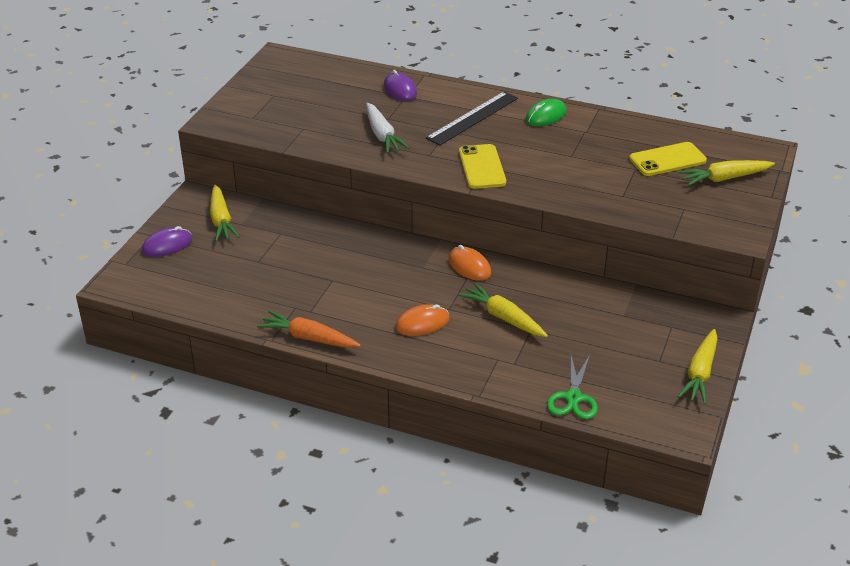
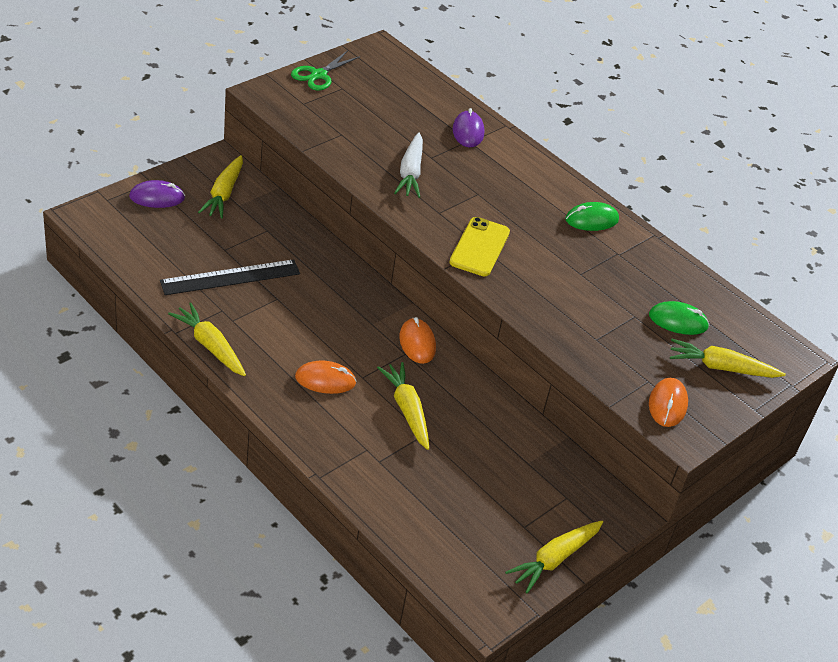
camera: 20 degrees right, 5 degrees up
orange carrot [257,310,361,348] -> yellow carrot [168,302,246,376]
black ruler [426,92,518,145] -> black ruler moved to [160,259,300,295]
green scissors [547,355,598,419] -> green scissors moved to [291,50,361,90]
yellow phone [629,142,707,176] -> green mouse [649,301,709,335]
none -> orange mouse [649,378,688,427]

-.-.-

**Request:**
Restate the material word for word, minus pictures.

**Output for this exercise:**
camera: 20 degrees right, 5 degrees up
orange carrot [257,310,361,348] -> yellow carrot [168,302,246,376]
black ruler [426,92,518,145] -> black ruler moved to [160,259,300,295]
green scissors [547,355,598,419] -> green scissors moved to [291,50,361,90]
yellow phone [629,142,707,176] -> green mouse [649,301,709,335]
none -> orange mouse [649,378,688,427]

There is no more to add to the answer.